[The data Boundary: Start]
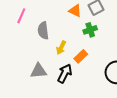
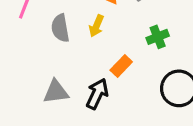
green cross: (90, 30) -> (158, 37), moved
yellow arrow: (61, 48) -> (96, 26), moved

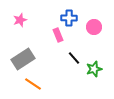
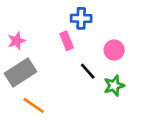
pink star: (20, 20) -> (17, 41), moved
pink circle: (94, 27) -> (114, 50), moved

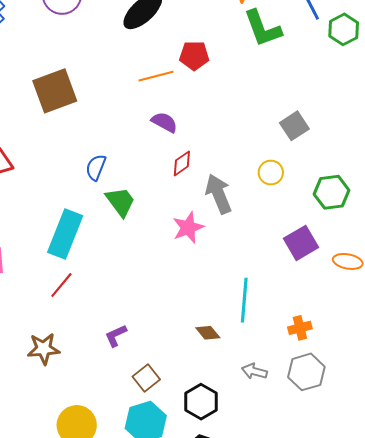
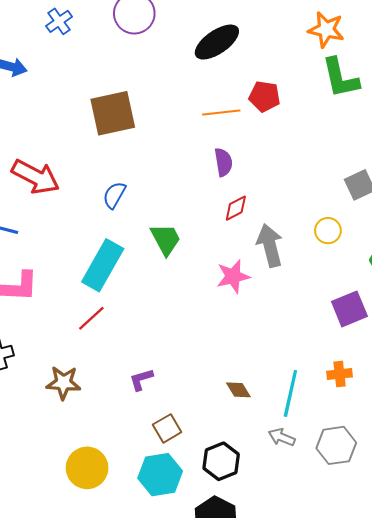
purple semicircle: (164, 122) -> (223, 162), turned 44
blue semicircle: (96, 167) -> (114, 195), moved
cyan line: (244, 300) -> (290, 393), moved
orange cross: (300, 328) -> (340, 374), moved

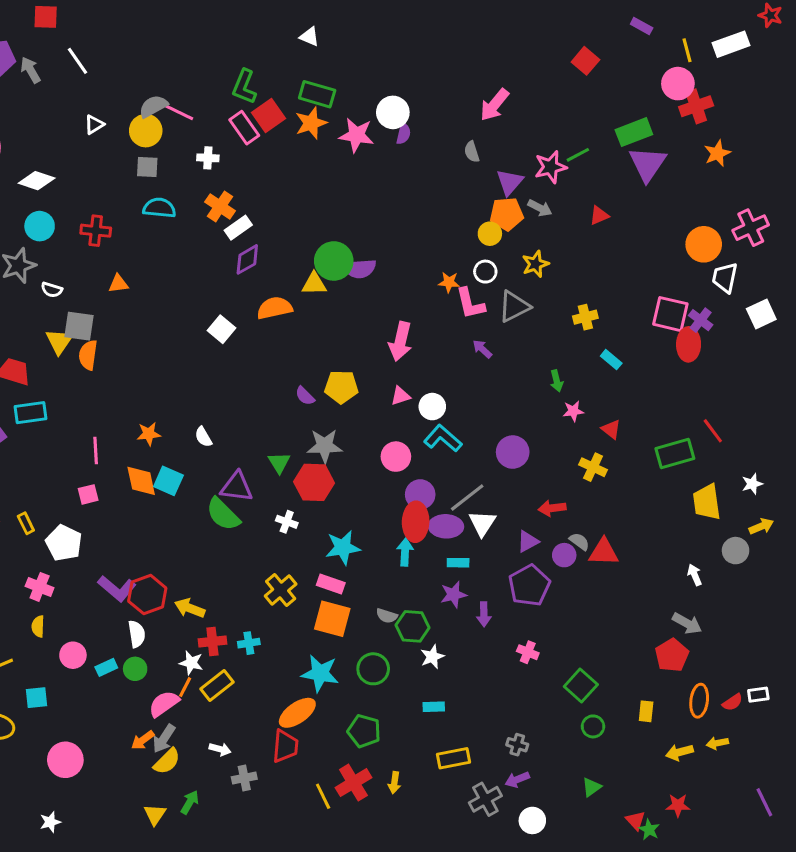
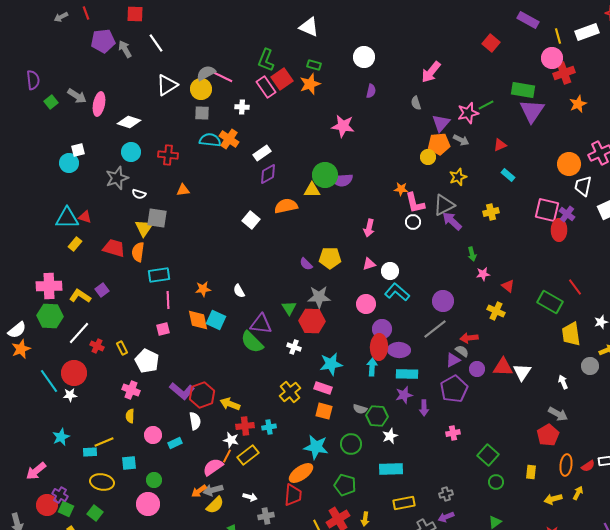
purple rectangle: (642, 26) -> (528, 20), size x1.5
white triangle: (309, 37) -> (309, 27), size x1.5
green rectangle: (317, 94) -> (314, 65), size x0.6
white circle: (393, 112) -> (364, 57), moved
white triangle: (94, 125) -> (167, 85), size x1.6
green rectangle: (634, 132) -> (523, 90), turned 30
pink star: (356, 135) -> (343, 126), moved
orange cross: (220, 206) -> (229, 139), moved
white circle: (485, 272) -> (413, 222), moved
pink arrow: (400, 341) -> (369, 228), size x0.7
purple arrow: (482, 349) -> (452, 221), moved, size x1.5
orange semicircle: (88, 355) -> (138, 252), moved
cyan rectangle: (611, 360) -> (508, 175), moved
cyan rectangle: (30, 413) -> (159, 275), moved
green rectangle: (675, 454) -> (550, 302), turned 45
gray line: (467, 498) -> (435, 329), moved
white triangle: (482, 523) -> (522, 372), moved
gray semicircle: (579, 541) -> (462, 351), moved
cyan rectangle: (458, 563) -> (407, 374), size x1.5
orange square: (332, 619) -> (324, 411), size x0.7
pink cross: (528, 652) -> (453, 433), turned -32
green circle: (135, 669) -> (154, 480), moved
cyan rectangle: (434, 707) -> (391, 469), size x1.6
gray arrow: (164, 739) -> (213, 490), turned 42
yellow arrow: (717, 743) -> (578, 493), turned 128
gray cross: (517, 745) -> (446, 494), turned -32

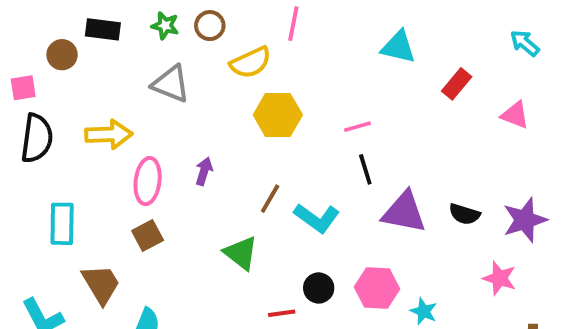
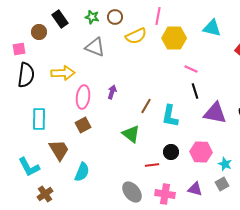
black rectangle: (103, 29) -> (60, 19), turned 48
yellow hexagon: (278, 115) -> (174, 38), moved
pink line: (358, 127) -> (191, 69), turned 40
cyan L-shape: (317, 218) -> (170, 116), turned 65

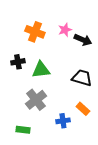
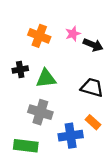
gray cross: (36, 100) -> (40, 112), turned -35
blue cross: (63, 121) -> (71, 136), size x1.5
green rectangle: (23, 130) -> (26, 146), size x1.5

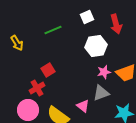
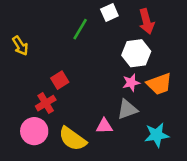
green line: (53, 30) -> (80, 29), moved, turned -36
white hexagon: (96, 46) -> (136, 53), moved
pink triangle: (83, 106) -> (104, 126), turned -40

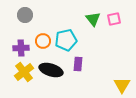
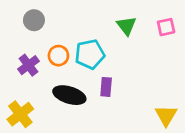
pink square: (114, 19) -> (166, 27), moved
purple cross: (21, 48) -> (29, 65), turned -35
yellow cross: (24, 72) -> (20, 114), moved

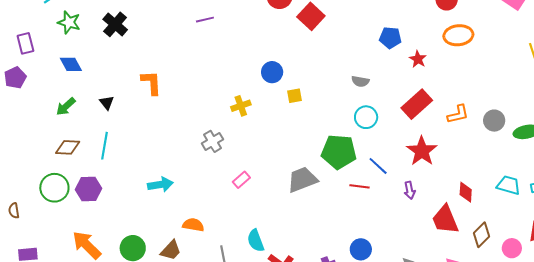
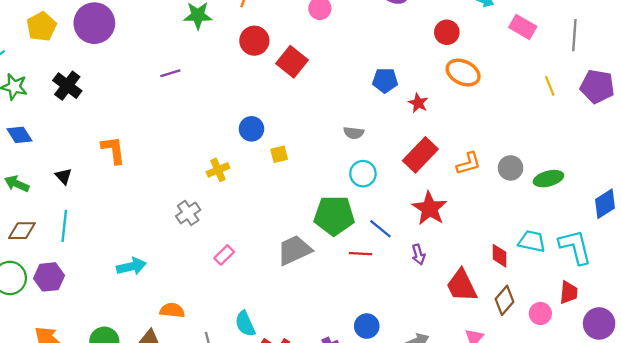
orange ellipse: (458, 35) -> (463, 73), turned 36
green arrow: (66, 106) -> (17, 184), turned 70
red diamond: (466, 192) -> (500, 256), moved

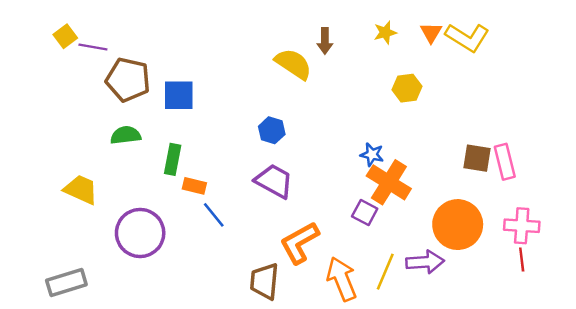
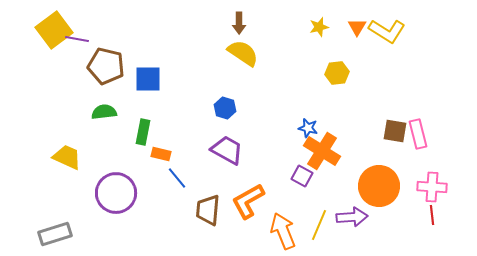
yellow square: (65, 36) -> (54, 30), size x1.8
brown arrow: (325, 41) -> (239, 23), moved
brown trapezoid: (264, 281) -> (208, 210), moved

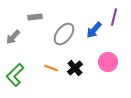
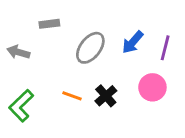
purple line: (114, 17) -> (165, 48), moved
gray arrow: (13, 37) -> (18, 52), turned 63

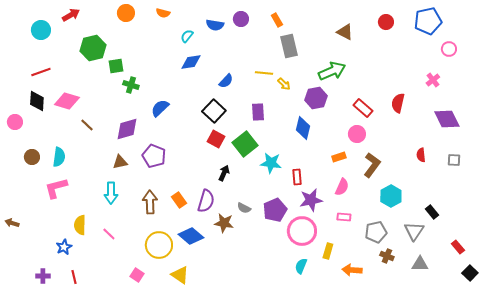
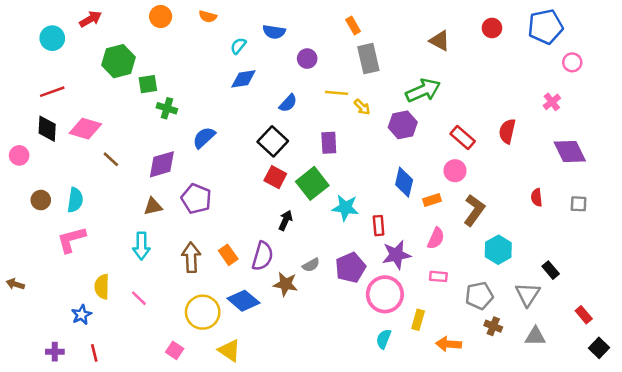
purple circle: (241, 19) -> (307, 59), moved
blue diamond: (303, 128) -> (404, 182), moved
gray semicircle: (244, 208) -> (311, 265), turned -56

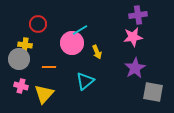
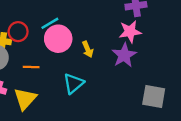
red circle: (38, 24) -> (18, 32), moved
cyan line: (80, 30) -> (50, 23), moved
purple star: (135, 68) -> (124, 55), moved

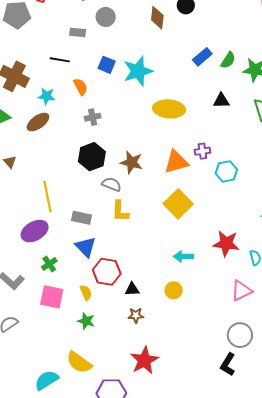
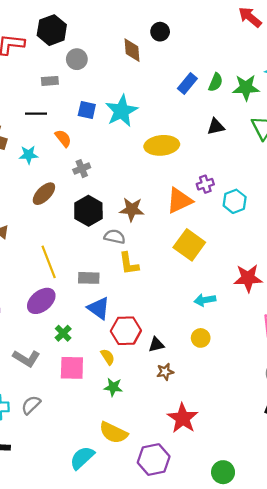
brown ellipse: (38, 122) -> (44, 194), moved

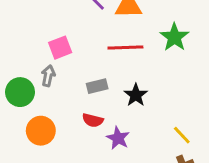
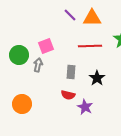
gray rectangle: (97, 86) -> (71, 72), turned -72
green circle: (20, 92) -> (19, 55), moved
orange circle: (41, 131) -> (22, 104), moved

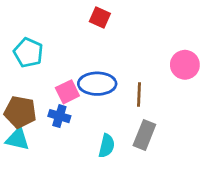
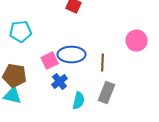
cyan pentagon: (28, 53) -> (21, 32), turned -30
blue cross: (59, 116) -> (60, 82), moved, turned 35

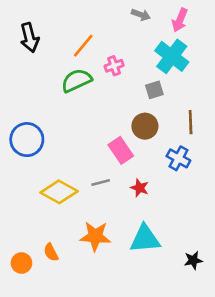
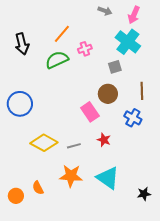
black arrow: (30, 38) -> (22, 44), moved
gray line: (101, 182) -> (74, 146), moved
cyan triangle: (145, 239) -> (108, 178), turned 40

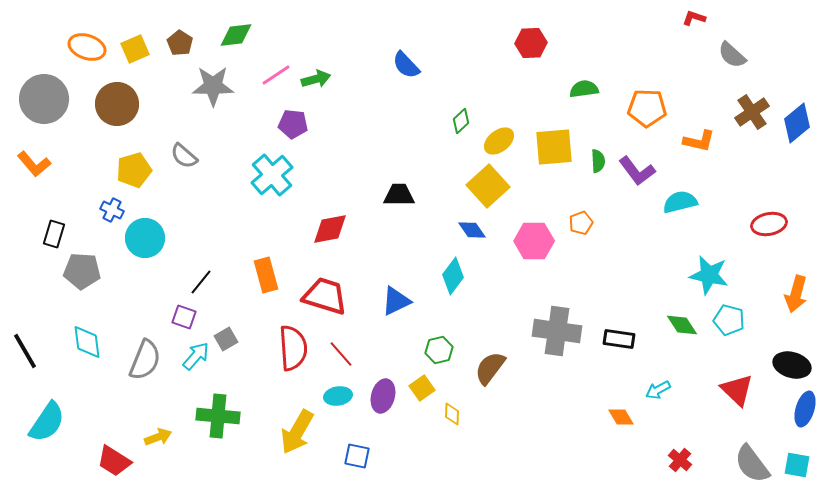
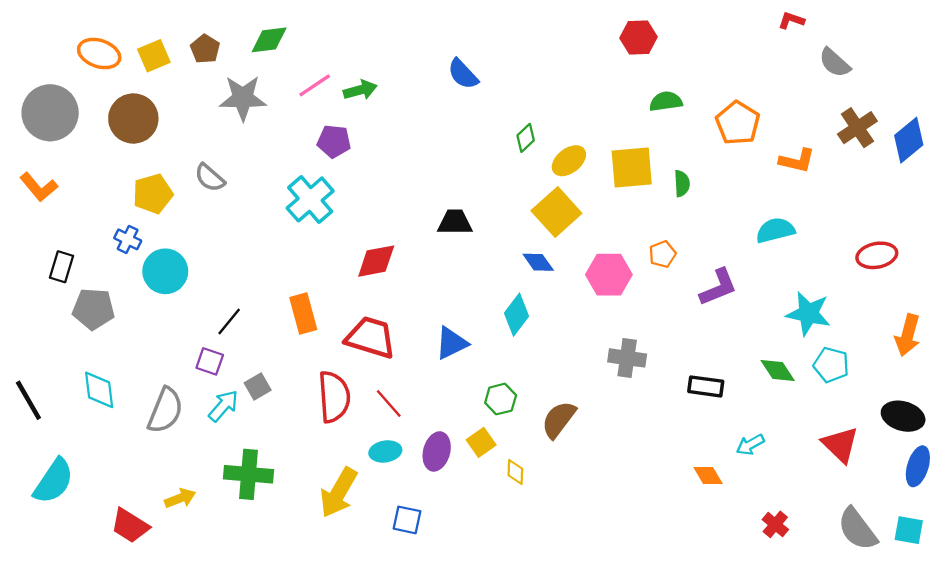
red hexagon: (531, 43) -> (638, 38), moved
orange pentagon: (647, 108) -> (738, 123), turned 30
purple L-shape: (637, 171) -> (718, 287), moved, turned -75
gray cross: (557, 331) -> (627, 358), moved, size x0.7

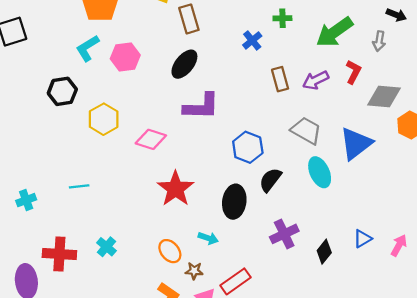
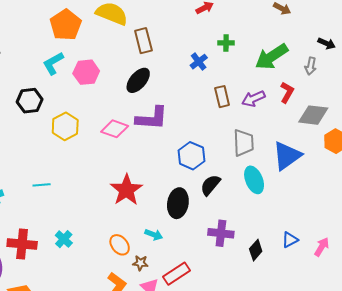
gray trapezoid: (306, 131) -> (244, 143), turned 56
pink diamond: (151, 139) -> (115, 129), moved
purple cross: (284, 234) -> (221, 233), turned 30

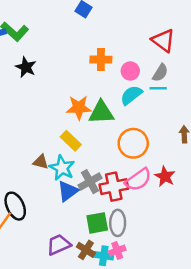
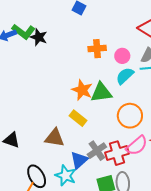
black star: (26, 67) -> (39, 37), moved
orange star: (79, 108) -> (82, 90), turned 30
brown triangle: (41, 162) -> (55, 138), size x1.5
cyan star: (62, 168) -> (66, 175), moved

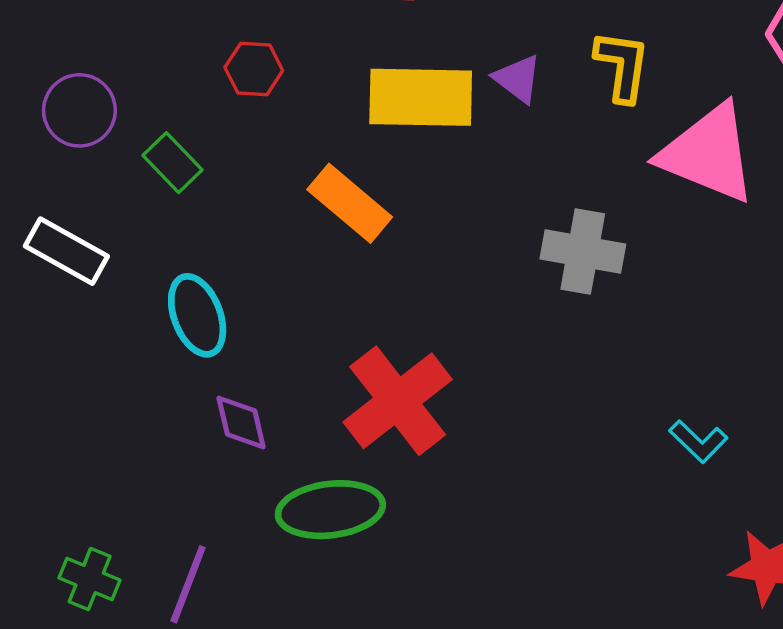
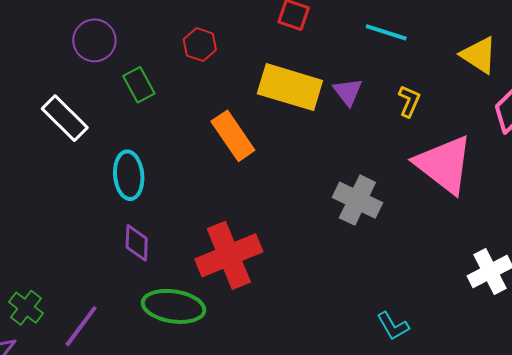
yellow L-shape: (622, 66) -> (409, 101), size x0.7

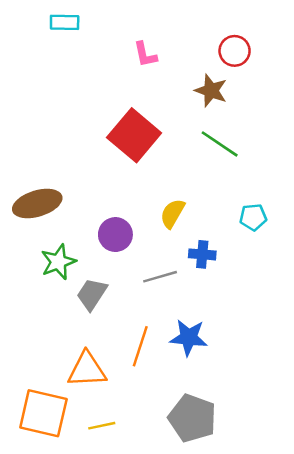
[The data Boundary: End]
[Exercise]
Quote the lines above exactly, starting with the one that has "pink circle: (94, 27) -> (114, 50), moved" and ending with the one that has "purple rectangle: (642, 26)"; drop the pictures and include nothing else.

[Exercise output]
pink circle: (94, 27) -> (114, 50), moved

purple semicircle: (164, 122) -> (223, 162), turned 44
blue semicircle: (96, 167) -> (114, 195), moved
cyan line: (244, 300) -> (290, 393), moved
orange cross: (300, 328) -> (340, 374), moved

purple rectangle: (642, 26) -> (528, 20), size x1.5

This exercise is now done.